**Records for processing**
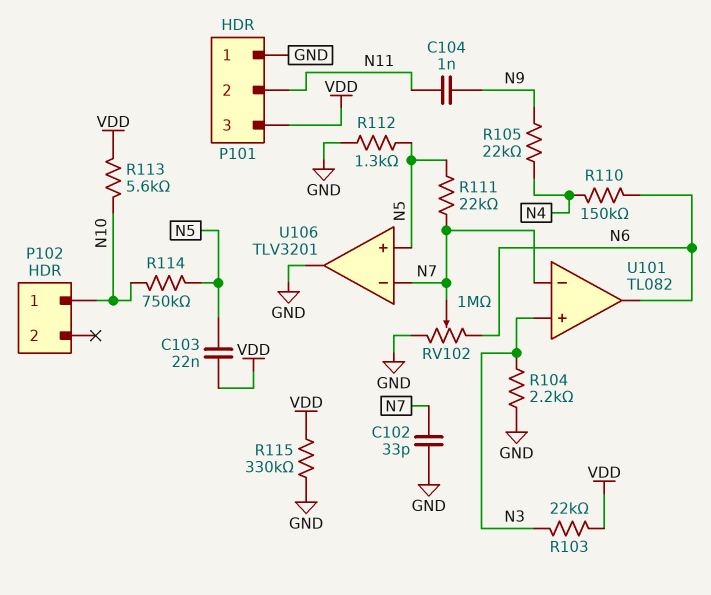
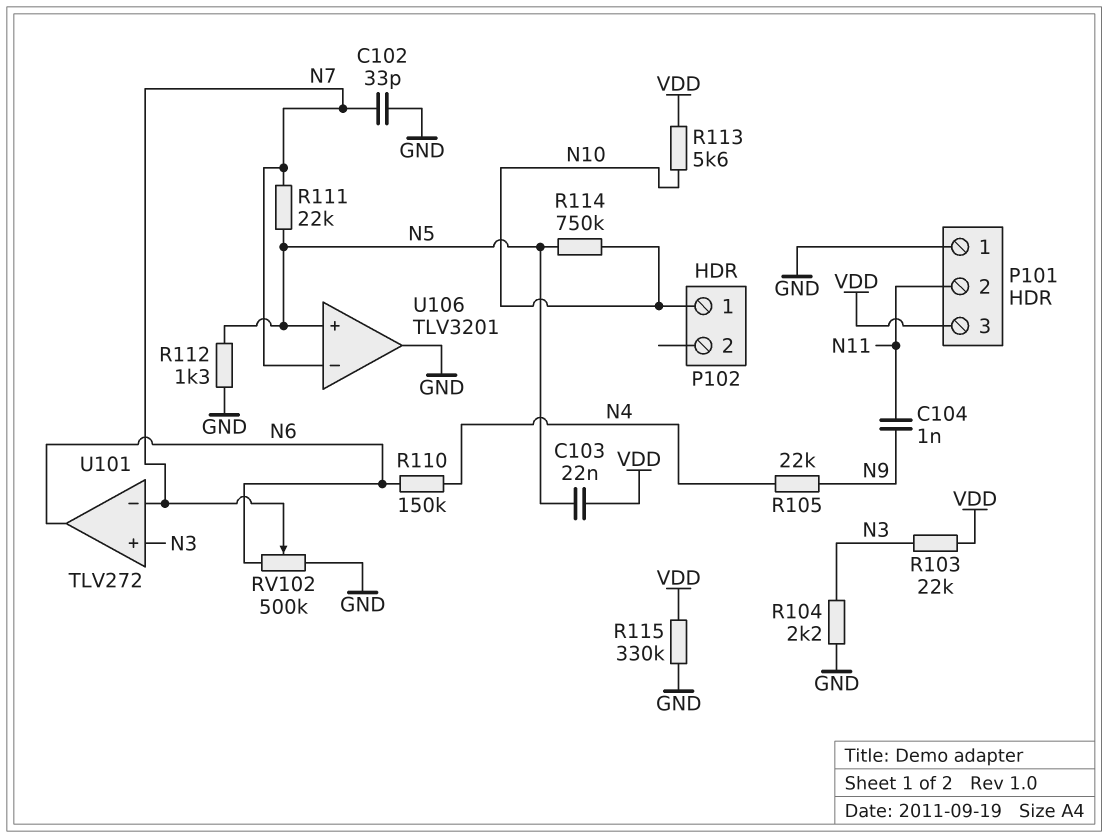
RV102: 1M (GND, N6, wiper N7) -> 500k (GND, N6, wiper N7)
U101: TL082 -> TLV272

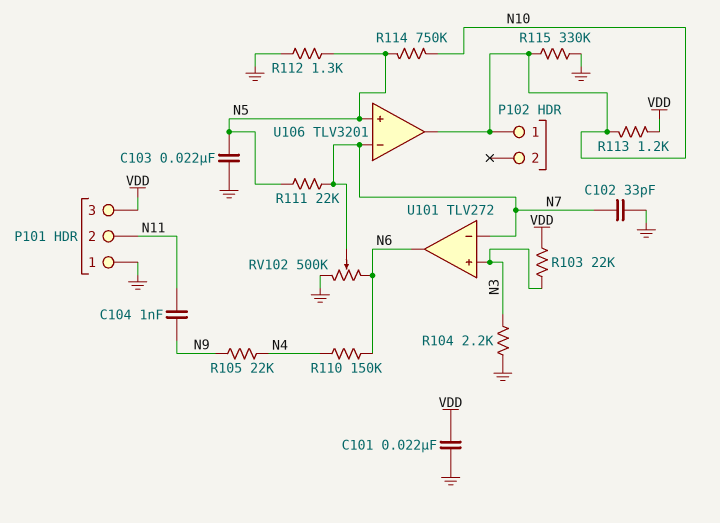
C101: none -> 22nF (GND, VDD)
C103: 22nF (N5, VDD) -> 22nF (GND, N5)
R113: 5.6k (N10, VDD) -> 1.2k (N10, VDD)
R115: 330k (GND, VDD) -> 330k (GND, N10)
U106 pin out: GND -> N10

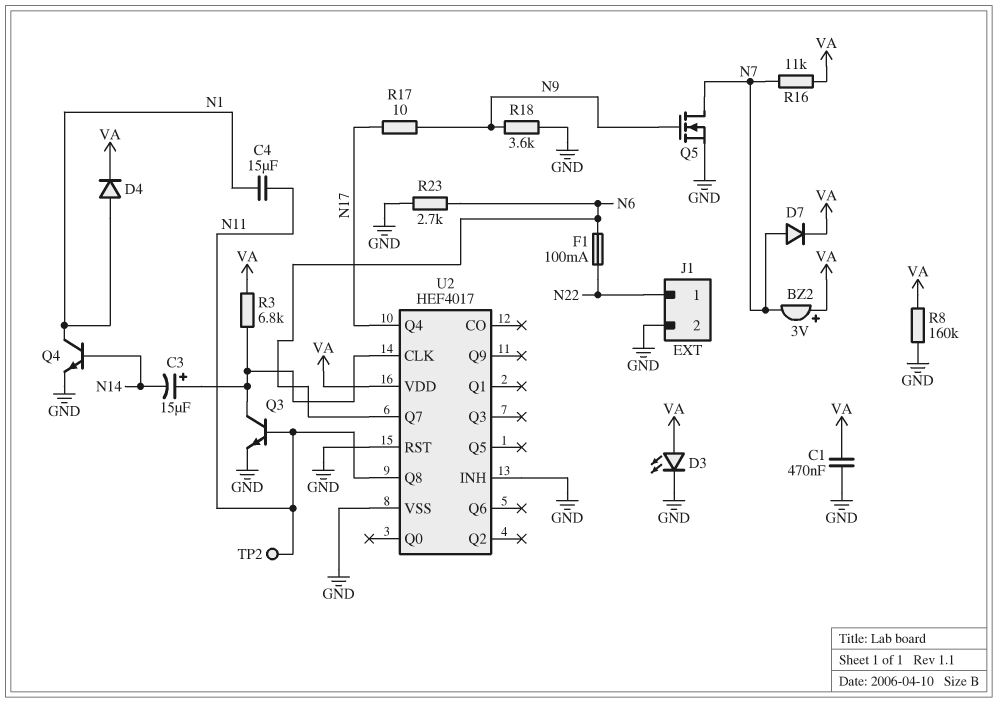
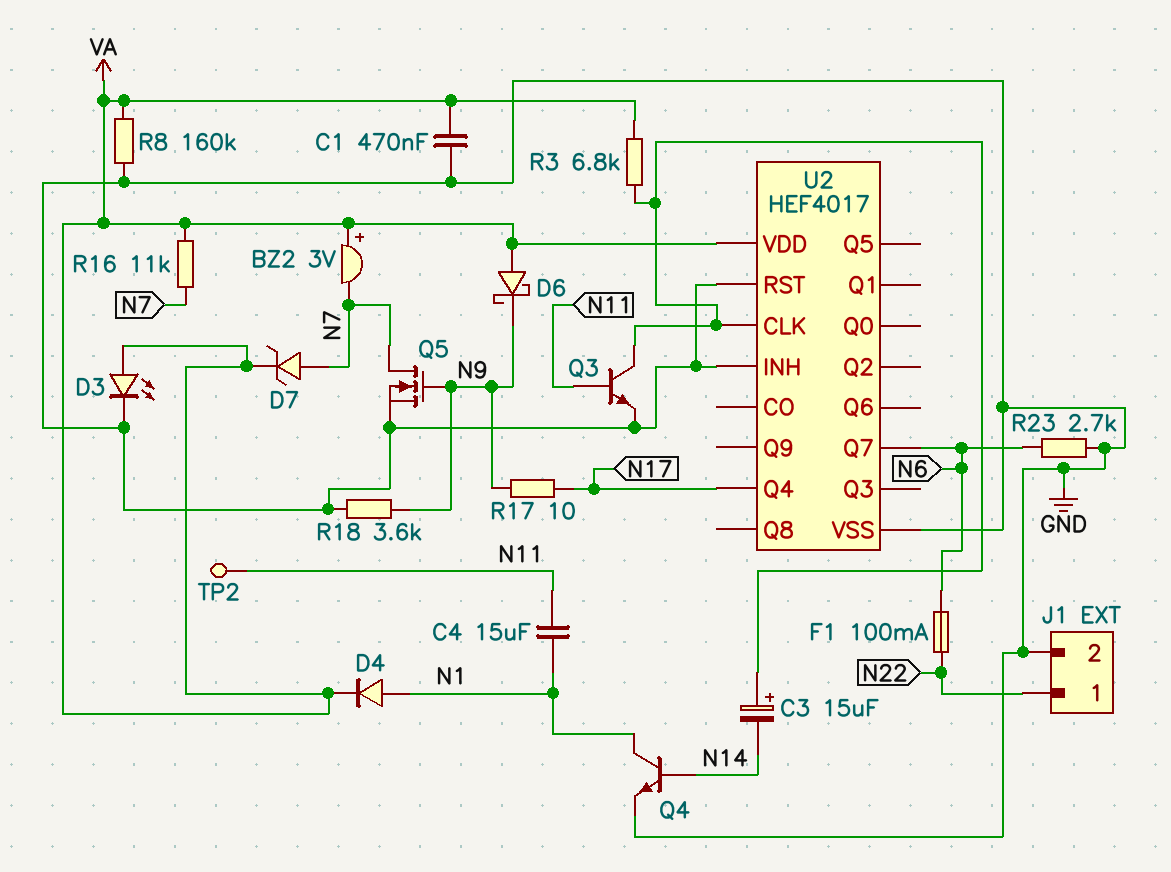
D6: none -> schottky (A VA, K N9)
D7: diode (A N7, K VA) -> zener (A N7, K VA)
U2 pin Q8: N11 -> none

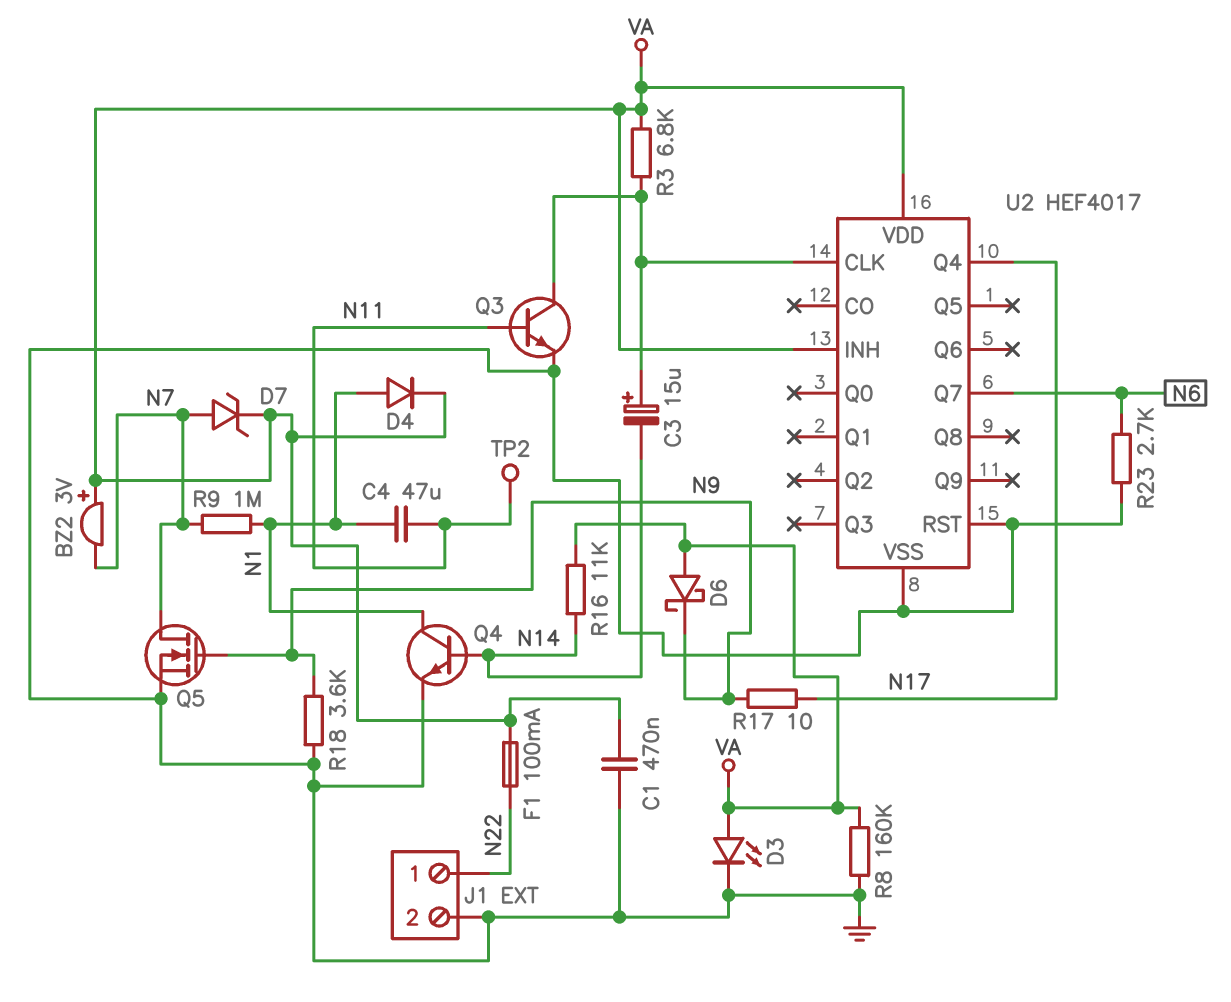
C4: 15uF (N1, N11) -> 47uF (N1, N11)
F1: 100mA (N6, N22) -> 100mA (N22, VA)
R9: none -> 1M (N1, N7)
R16: 11k (N7, VA) -> 11k (N14, VA)
U2 pin INH: GND -> VA

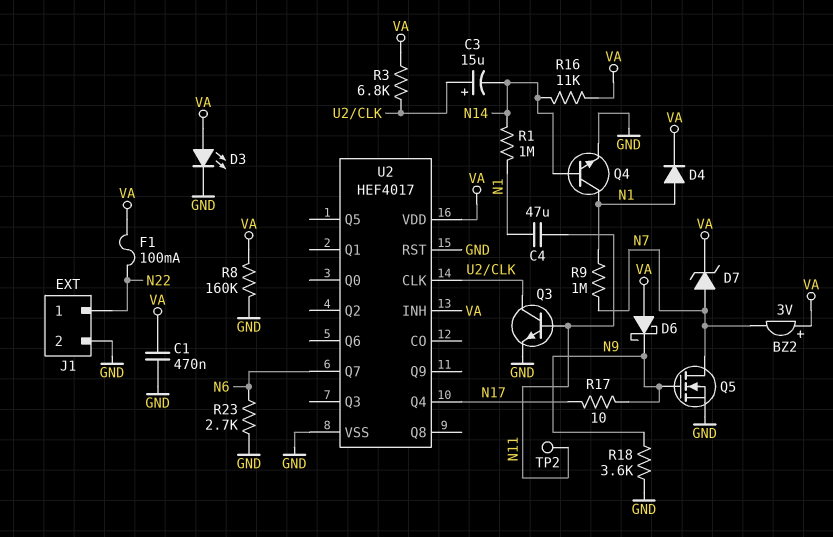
R1: none -> 1M (N1, N14)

**Instructions for the task**
Each record above has to be written out again in full, but its pictures must not be.

**The answer**
RV102: 1M (GND, N6, wiper N7) -> 500k (GND, N6, wiper N7)
U101: TL082 -> TLV272

C101: none -> 22nF (GND, VDD)
C103: 22nF (N5, VDD) -> 22nF (GND, N5)
R113: 5.6k (N10, VDD) -> 1.2k (N10, VDD)
R115: 330k (GND, VDD) -> 330k (GND, N10)
U106 pin out: GND -> N10

D6: none -> schottky (A VA, K N9)
D7: diode (A N7, K VA) -> zener (A N7, K VA)
U2 pin Q8: N11 -> none

C4: 15uF (N1, N11) -> 47uF (N1, N11)
F1: 100mA (N6, N22) -> 100mA (N22, VA)
R9: none -> 1M (N1, N7)
R16: 11k (N7, VA) -> 11k (N14, VA)
U2 pin INH: GND -> VA

R1: none -> 1M (N1, N14)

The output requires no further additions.